- _To do_:
Collect every line in the items below that contains the string "alto".

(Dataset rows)
========

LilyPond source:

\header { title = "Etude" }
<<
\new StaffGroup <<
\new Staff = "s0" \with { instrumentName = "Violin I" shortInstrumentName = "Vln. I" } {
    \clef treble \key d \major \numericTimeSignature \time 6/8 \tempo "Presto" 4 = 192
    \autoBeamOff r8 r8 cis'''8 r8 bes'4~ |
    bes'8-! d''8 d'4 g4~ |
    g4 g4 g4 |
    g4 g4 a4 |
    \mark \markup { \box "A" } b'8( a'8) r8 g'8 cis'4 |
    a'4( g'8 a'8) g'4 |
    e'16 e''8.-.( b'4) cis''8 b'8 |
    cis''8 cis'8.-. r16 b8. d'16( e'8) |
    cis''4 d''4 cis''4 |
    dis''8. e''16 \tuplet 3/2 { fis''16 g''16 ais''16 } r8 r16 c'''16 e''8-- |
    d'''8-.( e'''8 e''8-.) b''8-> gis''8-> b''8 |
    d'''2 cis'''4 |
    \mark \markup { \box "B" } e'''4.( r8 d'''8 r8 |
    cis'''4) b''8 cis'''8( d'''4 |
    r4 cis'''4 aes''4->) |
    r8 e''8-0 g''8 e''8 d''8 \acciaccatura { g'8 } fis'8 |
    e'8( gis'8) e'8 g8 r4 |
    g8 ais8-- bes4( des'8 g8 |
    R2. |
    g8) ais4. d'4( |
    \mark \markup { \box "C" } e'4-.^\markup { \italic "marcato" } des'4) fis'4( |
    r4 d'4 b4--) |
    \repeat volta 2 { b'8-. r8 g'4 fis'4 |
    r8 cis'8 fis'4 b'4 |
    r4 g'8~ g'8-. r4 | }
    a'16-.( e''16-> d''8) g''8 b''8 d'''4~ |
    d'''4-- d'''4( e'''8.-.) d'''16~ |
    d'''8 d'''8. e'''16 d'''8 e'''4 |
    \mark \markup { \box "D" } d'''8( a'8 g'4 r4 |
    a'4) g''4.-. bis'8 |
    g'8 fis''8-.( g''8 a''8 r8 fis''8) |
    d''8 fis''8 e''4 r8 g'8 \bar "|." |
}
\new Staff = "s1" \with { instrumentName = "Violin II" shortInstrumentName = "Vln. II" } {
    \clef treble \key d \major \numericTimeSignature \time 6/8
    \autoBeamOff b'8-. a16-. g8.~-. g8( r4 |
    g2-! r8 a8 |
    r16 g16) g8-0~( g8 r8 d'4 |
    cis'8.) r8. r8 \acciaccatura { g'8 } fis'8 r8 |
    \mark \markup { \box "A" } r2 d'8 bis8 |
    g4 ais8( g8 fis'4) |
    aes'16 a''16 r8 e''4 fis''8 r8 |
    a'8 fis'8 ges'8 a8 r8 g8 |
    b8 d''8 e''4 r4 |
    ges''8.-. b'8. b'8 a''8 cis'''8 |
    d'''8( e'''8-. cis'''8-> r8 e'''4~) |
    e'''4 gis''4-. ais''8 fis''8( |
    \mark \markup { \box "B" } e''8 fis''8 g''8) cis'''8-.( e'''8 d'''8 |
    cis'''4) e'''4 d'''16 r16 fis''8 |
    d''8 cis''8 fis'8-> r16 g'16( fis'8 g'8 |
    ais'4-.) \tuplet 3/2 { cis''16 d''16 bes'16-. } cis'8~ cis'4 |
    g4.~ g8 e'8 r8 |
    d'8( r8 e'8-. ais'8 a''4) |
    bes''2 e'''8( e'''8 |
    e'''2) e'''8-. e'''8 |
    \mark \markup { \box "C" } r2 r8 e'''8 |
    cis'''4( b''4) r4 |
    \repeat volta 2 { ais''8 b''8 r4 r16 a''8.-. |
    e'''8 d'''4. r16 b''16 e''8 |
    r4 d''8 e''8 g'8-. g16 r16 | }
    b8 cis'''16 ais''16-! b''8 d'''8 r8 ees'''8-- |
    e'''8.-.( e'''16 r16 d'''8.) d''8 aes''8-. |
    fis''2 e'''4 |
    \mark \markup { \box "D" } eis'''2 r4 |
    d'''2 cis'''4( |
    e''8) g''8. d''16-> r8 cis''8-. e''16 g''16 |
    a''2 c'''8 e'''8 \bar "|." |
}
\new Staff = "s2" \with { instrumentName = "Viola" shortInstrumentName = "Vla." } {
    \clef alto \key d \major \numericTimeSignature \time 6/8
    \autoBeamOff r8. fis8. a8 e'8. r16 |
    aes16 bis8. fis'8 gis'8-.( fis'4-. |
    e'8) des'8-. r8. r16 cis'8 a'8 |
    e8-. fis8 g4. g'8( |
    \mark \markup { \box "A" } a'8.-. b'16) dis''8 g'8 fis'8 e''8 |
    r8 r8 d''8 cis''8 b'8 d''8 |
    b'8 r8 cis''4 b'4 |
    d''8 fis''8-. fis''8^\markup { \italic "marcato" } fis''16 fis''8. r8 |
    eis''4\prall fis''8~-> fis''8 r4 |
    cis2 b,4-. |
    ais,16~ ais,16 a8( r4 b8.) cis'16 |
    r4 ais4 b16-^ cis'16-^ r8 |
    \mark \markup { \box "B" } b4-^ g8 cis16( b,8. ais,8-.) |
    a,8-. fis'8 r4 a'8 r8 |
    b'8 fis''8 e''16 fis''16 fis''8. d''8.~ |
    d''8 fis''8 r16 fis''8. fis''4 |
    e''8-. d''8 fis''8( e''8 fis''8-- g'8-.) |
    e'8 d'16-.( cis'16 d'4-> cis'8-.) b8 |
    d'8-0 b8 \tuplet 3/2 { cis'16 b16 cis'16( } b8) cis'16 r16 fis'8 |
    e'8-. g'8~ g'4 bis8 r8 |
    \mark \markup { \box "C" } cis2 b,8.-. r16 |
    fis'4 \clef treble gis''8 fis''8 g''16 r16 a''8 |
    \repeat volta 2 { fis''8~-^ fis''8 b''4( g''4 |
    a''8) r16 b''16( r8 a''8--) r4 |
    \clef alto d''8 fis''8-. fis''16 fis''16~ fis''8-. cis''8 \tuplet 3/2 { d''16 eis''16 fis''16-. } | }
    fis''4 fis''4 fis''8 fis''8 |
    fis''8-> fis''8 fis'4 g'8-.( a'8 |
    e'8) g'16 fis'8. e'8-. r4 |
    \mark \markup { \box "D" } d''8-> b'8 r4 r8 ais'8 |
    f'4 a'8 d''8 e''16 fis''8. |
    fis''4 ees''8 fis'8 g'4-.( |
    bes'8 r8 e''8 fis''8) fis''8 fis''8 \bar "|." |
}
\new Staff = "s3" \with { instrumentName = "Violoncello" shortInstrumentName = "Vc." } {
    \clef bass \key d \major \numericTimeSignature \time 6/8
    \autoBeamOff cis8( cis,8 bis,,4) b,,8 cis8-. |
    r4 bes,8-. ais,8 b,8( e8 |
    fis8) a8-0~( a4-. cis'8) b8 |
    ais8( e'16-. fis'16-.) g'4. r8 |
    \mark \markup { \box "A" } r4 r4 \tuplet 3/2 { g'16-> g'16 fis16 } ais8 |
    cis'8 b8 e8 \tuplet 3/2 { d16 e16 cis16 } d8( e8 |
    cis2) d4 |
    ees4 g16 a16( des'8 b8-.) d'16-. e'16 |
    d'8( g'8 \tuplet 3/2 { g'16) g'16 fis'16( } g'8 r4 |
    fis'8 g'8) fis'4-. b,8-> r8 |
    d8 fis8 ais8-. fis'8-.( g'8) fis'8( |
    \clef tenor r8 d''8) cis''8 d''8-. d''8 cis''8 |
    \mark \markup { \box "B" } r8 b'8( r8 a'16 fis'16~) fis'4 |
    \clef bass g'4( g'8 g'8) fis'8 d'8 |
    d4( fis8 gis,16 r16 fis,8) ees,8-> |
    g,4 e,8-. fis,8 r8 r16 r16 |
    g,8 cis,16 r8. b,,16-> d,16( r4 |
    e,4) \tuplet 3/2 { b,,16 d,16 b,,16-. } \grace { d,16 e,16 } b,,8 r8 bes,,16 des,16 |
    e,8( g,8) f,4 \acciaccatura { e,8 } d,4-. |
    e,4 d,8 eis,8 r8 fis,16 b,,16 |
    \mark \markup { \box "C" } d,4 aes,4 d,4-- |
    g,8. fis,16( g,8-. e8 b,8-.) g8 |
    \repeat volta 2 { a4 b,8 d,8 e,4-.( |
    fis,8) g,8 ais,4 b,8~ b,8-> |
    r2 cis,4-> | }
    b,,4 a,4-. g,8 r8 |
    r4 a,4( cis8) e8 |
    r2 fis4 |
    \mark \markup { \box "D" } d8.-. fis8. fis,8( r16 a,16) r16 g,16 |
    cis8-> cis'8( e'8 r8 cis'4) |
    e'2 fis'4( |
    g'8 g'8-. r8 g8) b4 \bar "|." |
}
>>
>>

========

- _Answer to this problem_:
    \clef alto \key d \major \numericTimeSignature \time 6/8
    \clef alto d''8 fis''8-. fis''16 fis''16~ fis''8-. cis''8 \tuplet 3/2 { d''16 eis''16 fis''16-. } | }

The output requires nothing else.